Problem description: Work through the material beneath and count the lines that include "slope"; the answer is that number alone.

Working data:
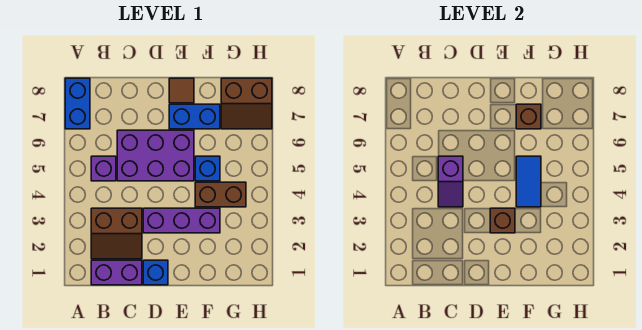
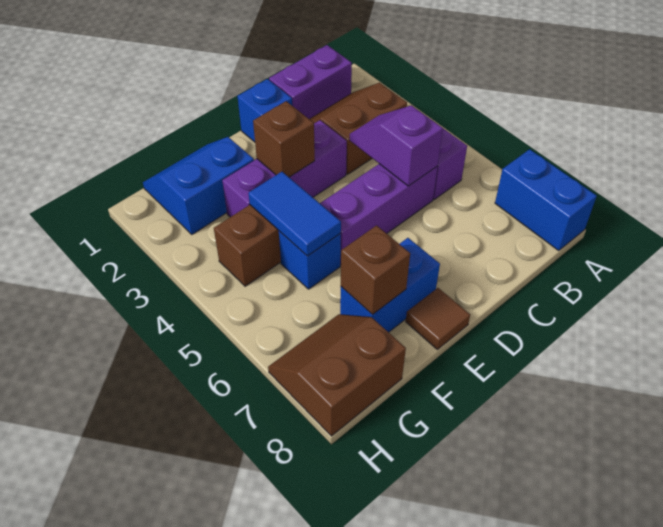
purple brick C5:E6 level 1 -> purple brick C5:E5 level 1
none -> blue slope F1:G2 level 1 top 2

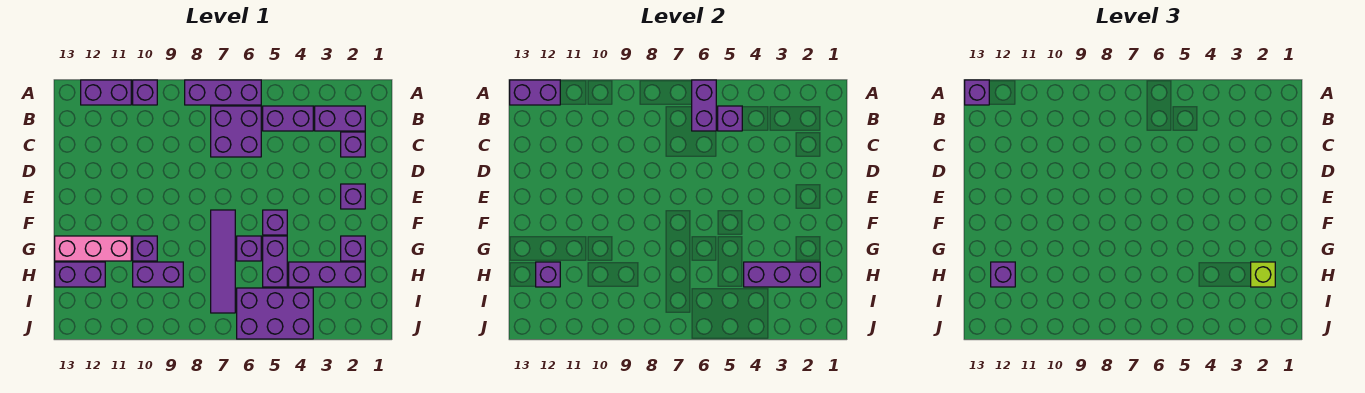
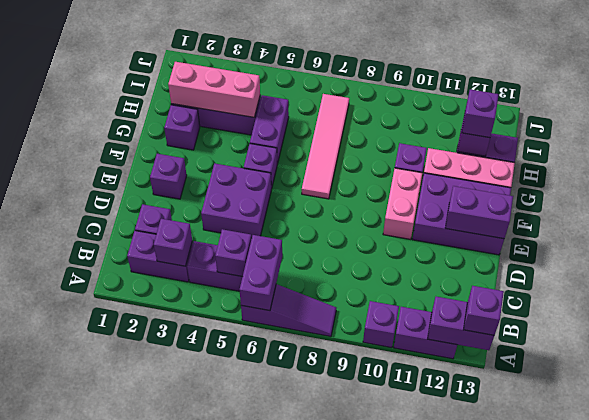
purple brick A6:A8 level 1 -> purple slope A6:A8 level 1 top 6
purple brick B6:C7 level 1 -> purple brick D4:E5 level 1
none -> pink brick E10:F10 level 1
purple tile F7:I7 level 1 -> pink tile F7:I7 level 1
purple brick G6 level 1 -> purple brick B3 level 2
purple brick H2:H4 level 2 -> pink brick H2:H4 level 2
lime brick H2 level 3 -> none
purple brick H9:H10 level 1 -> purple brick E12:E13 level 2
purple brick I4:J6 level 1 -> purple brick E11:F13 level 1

Written response: 2